WHAT YOU WILL DO: A faithful copy of the data is the goal; set it down exactly, without the images.

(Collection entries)
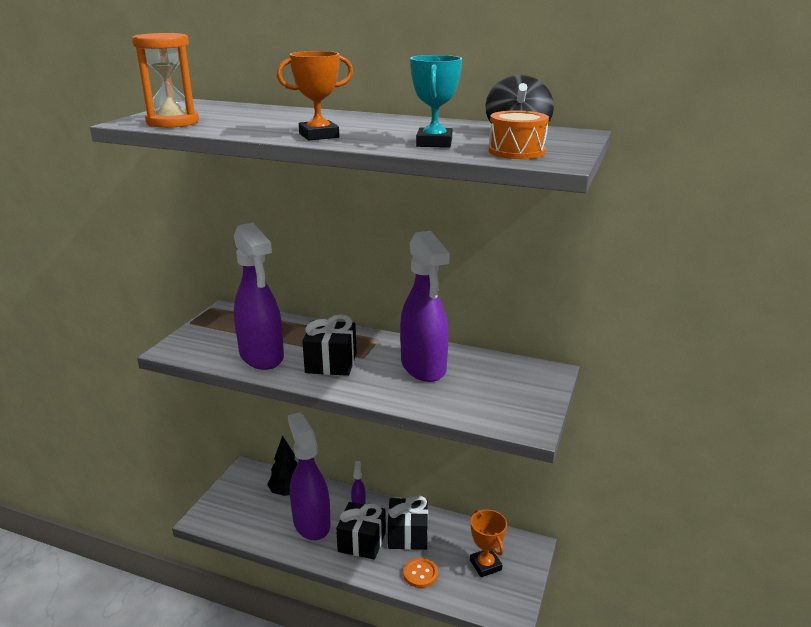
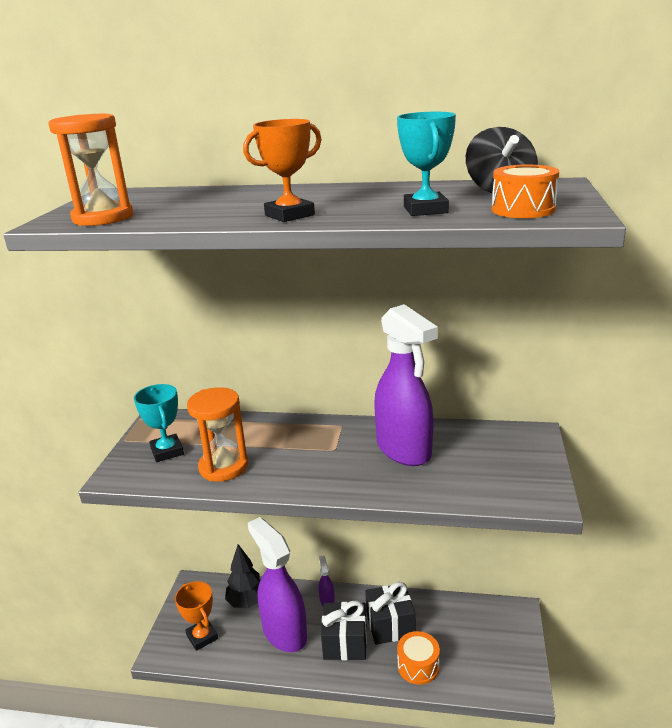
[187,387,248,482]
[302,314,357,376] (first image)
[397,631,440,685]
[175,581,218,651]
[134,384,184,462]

RESPONSE FOR THIS EXERCISE:
[187,387,248,482]
[302,314,357,376] (first image)
[397,631,440,685]
[175,581,218,651]
[134,384,184,462]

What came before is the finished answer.